- What the task asks
Could you give the records below again exactly, without the pictures?
________________
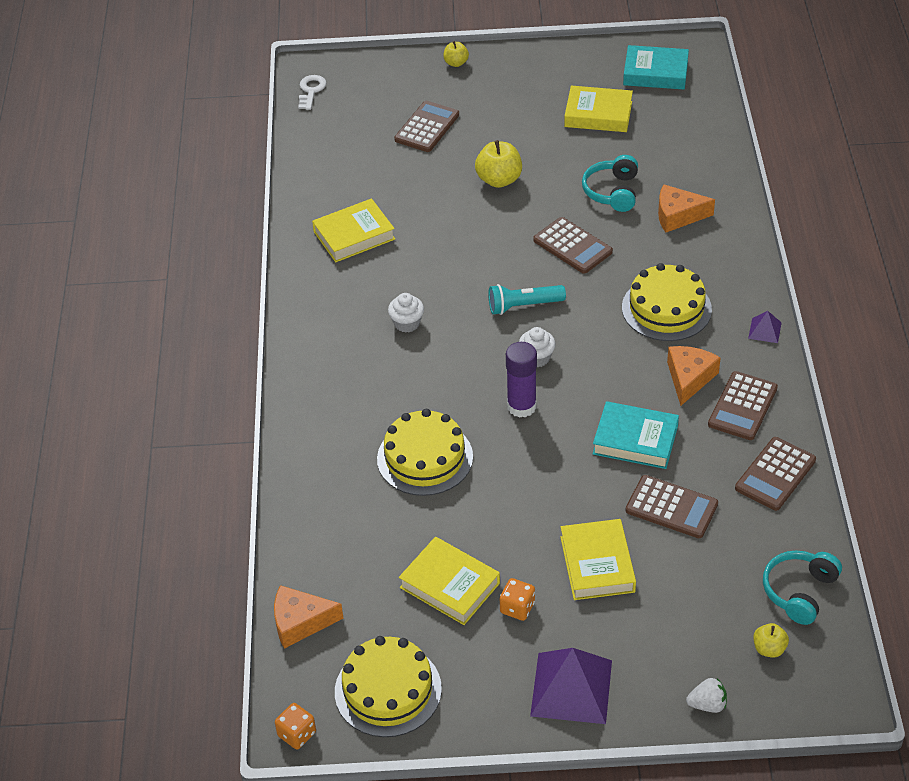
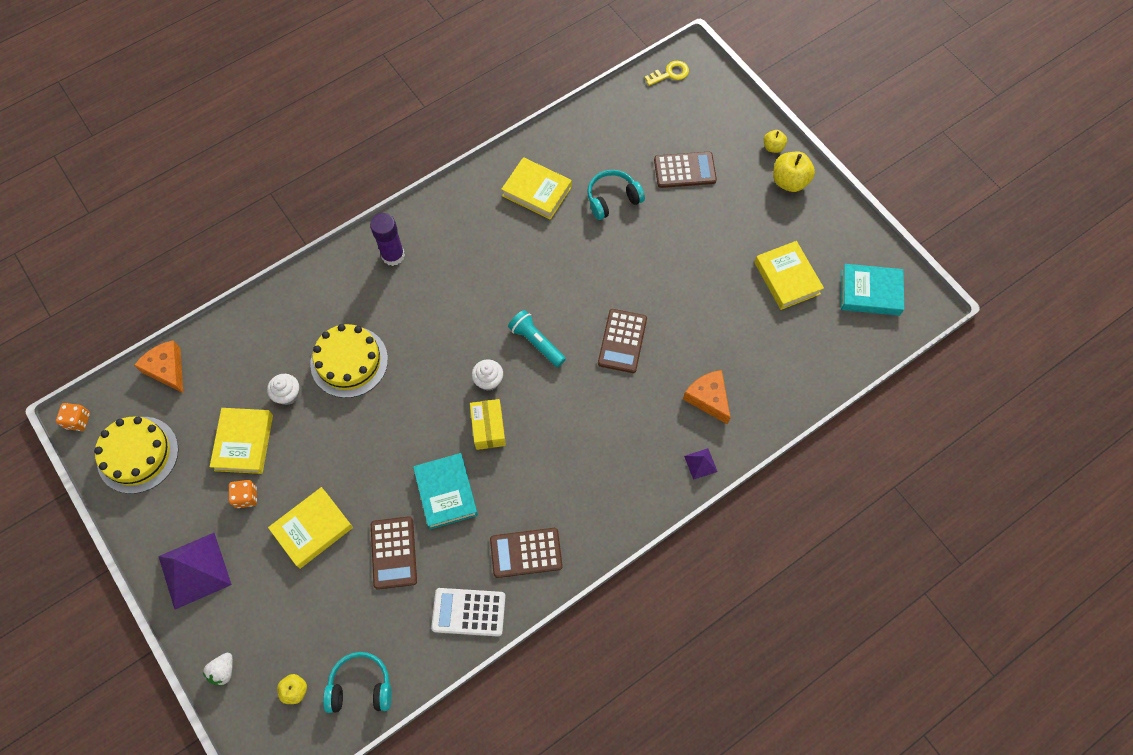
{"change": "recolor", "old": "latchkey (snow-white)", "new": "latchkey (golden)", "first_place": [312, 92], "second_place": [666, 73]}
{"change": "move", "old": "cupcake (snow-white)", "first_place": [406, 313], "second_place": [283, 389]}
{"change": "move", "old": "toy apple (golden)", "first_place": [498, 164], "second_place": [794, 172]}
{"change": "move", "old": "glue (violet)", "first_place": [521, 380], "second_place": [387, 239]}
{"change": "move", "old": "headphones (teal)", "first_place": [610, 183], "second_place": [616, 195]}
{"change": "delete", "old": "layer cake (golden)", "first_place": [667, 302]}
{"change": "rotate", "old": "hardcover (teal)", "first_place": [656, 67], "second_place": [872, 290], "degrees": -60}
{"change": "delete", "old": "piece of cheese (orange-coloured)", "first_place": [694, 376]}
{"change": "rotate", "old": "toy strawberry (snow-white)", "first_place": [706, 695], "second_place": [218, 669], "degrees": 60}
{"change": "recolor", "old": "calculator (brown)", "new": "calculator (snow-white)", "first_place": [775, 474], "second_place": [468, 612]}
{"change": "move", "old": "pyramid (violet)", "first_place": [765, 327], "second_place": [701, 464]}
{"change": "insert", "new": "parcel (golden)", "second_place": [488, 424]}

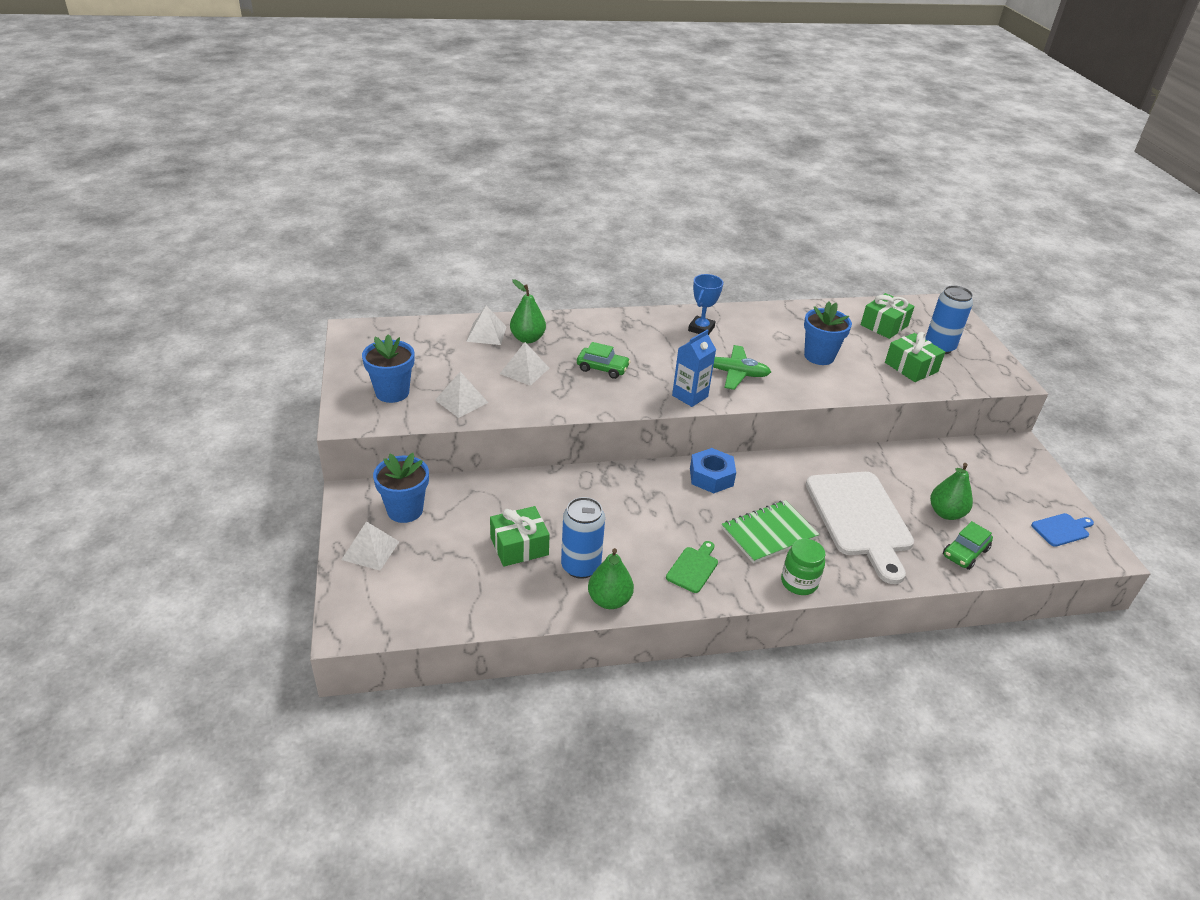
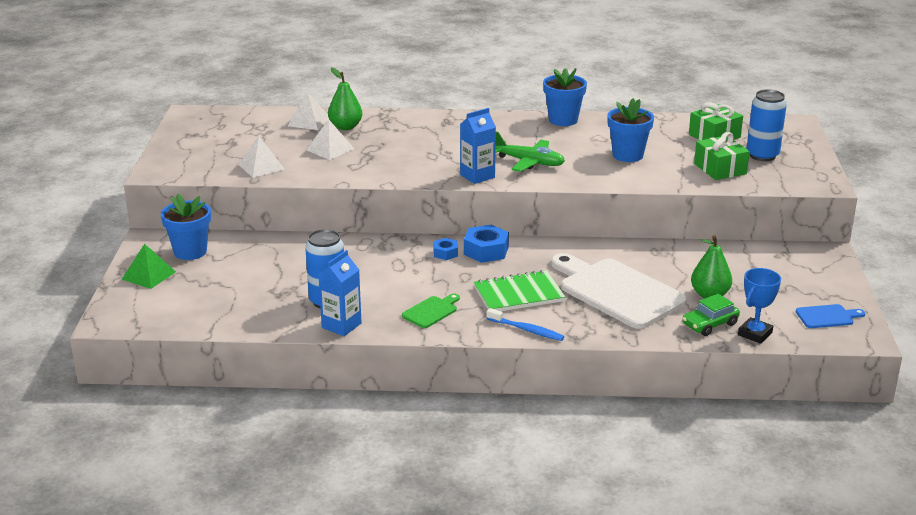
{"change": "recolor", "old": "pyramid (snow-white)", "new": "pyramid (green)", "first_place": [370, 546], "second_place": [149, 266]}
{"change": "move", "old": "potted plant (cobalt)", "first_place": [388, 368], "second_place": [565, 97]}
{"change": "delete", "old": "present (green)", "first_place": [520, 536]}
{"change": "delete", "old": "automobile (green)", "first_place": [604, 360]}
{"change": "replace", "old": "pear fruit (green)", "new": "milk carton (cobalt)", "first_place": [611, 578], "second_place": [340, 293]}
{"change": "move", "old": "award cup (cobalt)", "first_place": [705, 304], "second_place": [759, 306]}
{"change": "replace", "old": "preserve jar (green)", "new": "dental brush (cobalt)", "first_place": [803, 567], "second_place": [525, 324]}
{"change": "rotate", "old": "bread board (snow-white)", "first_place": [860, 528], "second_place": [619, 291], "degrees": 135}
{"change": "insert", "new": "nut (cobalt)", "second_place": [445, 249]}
________________
- Written reply
{"change": "recolor", "old": "latchkey (snow-white)", "new": "latchkey (golden)", "first_place": [312, 92], "second_place": [666, 73]}
{"change": "move", "old": "cupcake (snow-white)", "first_place": [406, 313], "second_place": [283, 389]}
{"change": "move", "old": "toy apple (golden)", "first_place": [498, 164], "second_place": [794, 172]}
{"change": "move", "old": "glue (violet)", "first_place": [521, 380], "second_place": [387, 239]}
{"change": "move", "old": "headphones (teal)", "first_place": [610, 183], "second_place": [616, 195]}
{"change": "delete", "old": "layer cake (golden)", "first_place": [667, 302]}
{"change": "rotate", "old": "hardcover (teal)", "first_place": [656, 67], "second_place": [872, 290], "degrees": -60}
{"change": "delete", "old": "piece of cheese (orange-coloured)", "first_place": [694, 376]}
{"change": "rotate", "old": "toy strawberry (snow-white)", "first_place": [706, 695], "second_place": [218, 669], "degrees": 60}
{"change": "recolor", "old": "calculator (brown)", "new": "calculator (snow-white)", "first_place": [775, 474], "second_place": [468, 612]}
{"change": "move", "old": "pyramid (violet)", "first_place": [765, 327], "second_place": [701, 464]}
{"change": "insert", "new": "parcel (golden)", "second_place": [488, 424]}

{"change": "recolor", "old": "pyramid (snow-white)", "new": "pyramid (green)", "first_place": [370, 546], "second_place": [149, 266]}
{"change": "move", "old": "potted plant (cobalt)", "first_place": [388, 368], "second_place": [565, 97]}
{"change": "delete", "old": "present (green)", "first_place": [520, 536]}
{"change": "delete", "old": "automobile (green)", "first_place": [604, 360]}
{"change": "replace", "old": "pear fruit (green)", "new": "milk carton (cobalt)", "first_place": [611, 578], "second_place": [340, 293]}
{"change": "move", "old": "award cup (cobalt)", "first_place": [705, 304], "second_place": [759, 306]}
{"change": "replace", "old": "preserve jar (green)", "new": "dental brush (cobalt)", "first_place": [803, 567], "second_place": [525, 324]}
{"change": "rotate", "old": "bread board (snow-white)", "first_place": [860, 528], "second_place": [619, 291], "degrees": 135}
{"change": "insert", "new": "nut (cobalt)", "second_place": [445, 249]}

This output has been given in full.